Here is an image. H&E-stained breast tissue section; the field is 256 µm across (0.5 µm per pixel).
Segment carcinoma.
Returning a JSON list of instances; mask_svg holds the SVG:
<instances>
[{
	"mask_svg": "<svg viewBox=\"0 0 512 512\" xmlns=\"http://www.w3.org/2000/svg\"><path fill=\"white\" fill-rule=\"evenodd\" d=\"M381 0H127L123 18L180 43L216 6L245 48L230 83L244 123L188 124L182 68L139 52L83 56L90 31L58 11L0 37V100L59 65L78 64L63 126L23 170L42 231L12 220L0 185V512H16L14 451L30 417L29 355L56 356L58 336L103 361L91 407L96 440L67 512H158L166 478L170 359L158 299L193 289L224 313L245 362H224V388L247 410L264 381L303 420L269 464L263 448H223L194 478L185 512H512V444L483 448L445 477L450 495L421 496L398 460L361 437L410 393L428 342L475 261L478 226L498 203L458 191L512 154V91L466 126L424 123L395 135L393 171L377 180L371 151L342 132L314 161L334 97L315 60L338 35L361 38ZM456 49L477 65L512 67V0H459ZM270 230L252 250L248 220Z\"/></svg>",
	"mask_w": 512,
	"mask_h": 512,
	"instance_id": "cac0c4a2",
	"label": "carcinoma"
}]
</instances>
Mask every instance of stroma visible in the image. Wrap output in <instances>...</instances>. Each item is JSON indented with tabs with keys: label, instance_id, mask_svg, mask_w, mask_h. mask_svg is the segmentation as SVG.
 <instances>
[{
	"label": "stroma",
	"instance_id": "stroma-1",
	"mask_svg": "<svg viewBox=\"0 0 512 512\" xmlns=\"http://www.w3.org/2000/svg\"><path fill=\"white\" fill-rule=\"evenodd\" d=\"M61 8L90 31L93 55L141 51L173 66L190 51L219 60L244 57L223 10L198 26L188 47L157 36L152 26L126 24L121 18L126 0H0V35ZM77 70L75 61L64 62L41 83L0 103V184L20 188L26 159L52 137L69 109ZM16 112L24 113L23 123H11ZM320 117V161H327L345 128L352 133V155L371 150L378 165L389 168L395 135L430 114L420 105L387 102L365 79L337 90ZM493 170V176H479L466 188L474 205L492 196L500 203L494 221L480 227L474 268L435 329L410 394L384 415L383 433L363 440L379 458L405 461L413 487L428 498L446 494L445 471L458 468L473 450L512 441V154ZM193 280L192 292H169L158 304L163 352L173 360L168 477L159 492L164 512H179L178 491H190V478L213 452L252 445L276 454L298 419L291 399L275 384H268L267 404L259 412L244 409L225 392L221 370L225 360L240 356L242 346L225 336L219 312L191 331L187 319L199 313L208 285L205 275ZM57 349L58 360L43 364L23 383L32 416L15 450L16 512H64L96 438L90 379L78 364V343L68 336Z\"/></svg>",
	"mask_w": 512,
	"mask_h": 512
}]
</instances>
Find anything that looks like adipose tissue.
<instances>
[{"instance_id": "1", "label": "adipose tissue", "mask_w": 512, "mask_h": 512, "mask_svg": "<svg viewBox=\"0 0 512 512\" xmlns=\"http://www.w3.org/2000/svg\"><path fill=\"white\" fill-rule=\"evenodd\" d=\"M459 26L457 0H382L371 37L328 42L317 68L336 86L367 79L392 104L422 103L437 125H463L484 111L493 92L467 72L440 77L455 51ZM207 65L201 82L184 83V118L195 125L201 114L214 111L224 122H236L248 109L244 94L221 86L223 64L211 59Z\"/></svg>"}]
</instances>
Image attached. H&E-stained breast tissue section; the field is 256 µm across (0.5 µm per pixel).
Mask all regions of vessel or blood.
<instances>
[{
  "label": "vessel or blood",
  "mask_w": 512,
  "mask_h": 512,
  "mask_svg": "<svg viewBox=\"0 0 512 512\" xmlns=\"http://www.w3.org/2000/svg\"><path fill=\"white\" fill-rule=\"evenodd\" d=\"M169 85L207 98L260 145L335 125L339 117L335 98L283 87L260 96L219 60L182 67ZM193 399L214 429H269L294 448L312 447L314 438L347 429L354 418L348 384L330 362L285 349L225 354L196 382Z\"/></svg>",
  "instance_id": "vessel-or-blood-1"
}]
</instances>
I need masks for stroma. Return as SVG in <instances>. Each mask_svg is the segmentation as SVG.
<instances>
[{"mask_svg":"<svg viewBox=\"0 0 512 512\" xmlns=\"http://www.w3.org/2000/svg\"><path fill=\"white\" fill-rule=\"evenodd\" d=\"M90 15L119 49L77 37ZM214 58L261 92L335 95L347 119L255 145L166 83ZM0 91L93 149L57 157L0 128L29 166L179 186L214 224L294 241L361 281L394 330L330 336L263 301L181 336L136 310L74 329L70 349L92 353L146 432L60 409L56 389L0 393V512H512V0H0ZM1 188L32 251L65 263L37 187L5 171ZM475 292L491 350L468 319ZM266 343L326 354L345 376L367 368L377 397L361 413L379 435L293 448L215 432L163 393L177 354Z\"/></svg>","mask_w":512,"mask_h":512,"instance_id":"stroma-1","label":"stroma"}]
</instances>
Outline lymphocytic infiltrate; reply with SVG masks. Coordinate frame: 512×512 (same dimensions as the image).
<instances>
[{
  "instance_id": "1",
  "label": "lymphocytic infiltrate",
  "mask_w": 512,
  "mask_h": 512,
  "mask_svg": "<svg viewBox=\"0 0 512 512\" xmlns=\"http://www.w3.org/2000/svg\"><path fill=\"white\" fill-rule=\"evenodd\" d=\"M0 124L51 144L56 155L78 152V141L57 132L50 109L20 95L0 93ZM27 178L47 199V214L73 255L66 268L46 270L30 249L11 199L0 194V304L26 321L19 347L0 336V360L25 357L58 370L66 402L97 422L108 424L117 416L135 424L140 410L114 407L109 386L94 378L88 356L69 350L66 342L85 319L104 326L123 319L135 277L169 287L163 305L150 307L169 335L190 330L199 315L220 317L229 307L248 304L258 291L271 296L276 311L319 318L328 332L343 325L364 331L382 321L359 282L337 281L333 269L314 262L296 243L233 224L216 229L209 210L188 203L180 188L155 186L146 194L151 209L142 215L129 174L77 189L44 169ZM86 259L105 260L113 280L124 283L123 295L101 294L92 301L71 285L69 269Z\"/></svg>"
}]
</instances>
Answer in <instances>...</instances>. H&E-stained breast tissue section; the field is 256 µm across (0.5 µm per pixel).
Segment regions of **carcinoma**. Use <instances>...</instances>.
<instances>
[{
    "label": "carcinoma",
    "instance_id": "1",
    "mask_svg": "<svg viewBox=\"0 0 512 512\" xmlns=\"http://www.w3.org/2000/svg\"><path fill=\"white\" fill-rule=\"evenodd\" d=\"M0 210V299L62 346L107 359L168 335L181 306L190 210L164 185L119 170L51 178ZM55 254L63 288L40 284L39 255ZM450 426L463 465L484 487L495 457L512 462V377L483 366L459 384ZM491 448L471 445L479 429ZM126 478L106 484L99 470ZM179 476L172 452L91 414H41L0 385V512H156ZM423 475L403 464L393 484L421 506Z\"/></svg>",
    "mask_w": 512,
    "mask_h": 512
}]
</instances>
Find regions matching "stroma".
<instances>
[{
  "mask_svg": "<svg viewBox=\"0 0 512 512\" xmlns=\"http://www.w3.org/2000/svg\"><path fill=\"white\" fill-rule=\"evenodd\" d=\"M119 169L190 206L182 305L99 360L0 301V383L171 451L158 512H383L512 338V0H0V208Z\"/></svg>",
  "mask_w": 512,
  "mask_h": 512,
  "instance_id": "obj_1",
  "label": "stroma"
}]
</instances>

---

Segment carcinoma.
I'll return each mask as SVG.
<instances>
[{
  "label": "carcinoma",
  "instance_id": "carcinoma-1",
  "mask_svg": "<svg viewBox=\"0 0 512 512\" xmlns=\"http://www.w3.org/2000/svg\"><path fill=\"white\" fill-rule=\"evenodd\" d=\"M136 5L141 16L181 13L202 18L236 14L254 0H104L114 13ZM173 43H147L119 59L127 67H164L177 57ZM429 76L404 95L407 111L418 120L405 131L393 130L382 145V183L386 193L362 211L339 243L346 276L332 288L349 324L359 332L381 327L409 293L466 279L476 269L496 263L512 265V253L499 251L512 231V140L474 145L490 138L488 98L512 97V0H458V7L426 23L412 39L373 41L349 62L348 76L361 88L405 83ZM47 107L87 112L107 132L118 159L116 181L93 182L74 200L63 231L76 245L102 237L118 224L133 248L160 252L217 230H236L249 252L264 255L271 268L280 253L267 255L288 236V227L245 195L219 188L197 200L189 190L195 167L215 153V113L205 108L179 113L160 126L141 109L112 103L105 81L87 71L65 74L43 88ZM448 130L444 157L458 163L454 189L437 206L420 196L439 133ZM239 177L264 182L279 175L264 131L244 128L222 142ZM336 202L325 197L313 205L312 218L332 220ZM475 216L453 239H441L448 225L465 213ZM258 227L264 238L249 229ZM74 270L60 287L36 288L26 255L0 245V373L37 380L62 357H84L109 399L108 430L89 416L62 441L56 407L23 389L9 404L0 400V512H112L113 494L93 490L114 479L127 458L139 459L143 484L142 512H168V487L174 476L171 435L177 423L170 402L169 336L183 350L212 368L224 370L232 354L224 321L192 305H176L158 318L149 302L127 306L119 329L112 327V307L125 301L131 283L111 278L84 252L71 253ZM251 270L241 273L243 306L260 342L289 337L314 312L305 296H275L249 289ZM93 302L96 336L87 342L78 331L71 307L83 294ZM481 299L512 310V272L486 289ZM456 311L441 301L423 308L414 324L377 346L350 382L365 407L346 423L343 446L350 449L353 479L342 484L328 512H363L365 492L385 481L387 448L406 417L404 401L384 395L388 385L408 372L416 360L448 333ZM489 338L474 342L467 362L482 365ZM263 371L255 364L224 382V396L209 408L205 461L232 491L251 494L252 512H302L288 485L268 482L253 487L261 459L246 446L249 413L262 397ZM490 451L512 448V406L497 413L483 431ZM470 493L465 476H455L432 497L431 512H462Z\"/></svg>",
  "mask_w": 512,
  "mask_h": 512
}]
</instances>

▶ GOAL OF THE EXERCISE
Find all lines with "field" in them and copy each one.

▶ SOLUTION
Here is an image. H&E-stained breast tissue section; the field is 256 µm across (0.5 µm per pixel).
Image attached. H&E-stained breast tissue section; the field is 256 µm across (0.5 µm per pixel).
Answer in <instances>...</instances>. H&E-stained breast tissue section; the field is 256 µm across (0.5 µm per pixel).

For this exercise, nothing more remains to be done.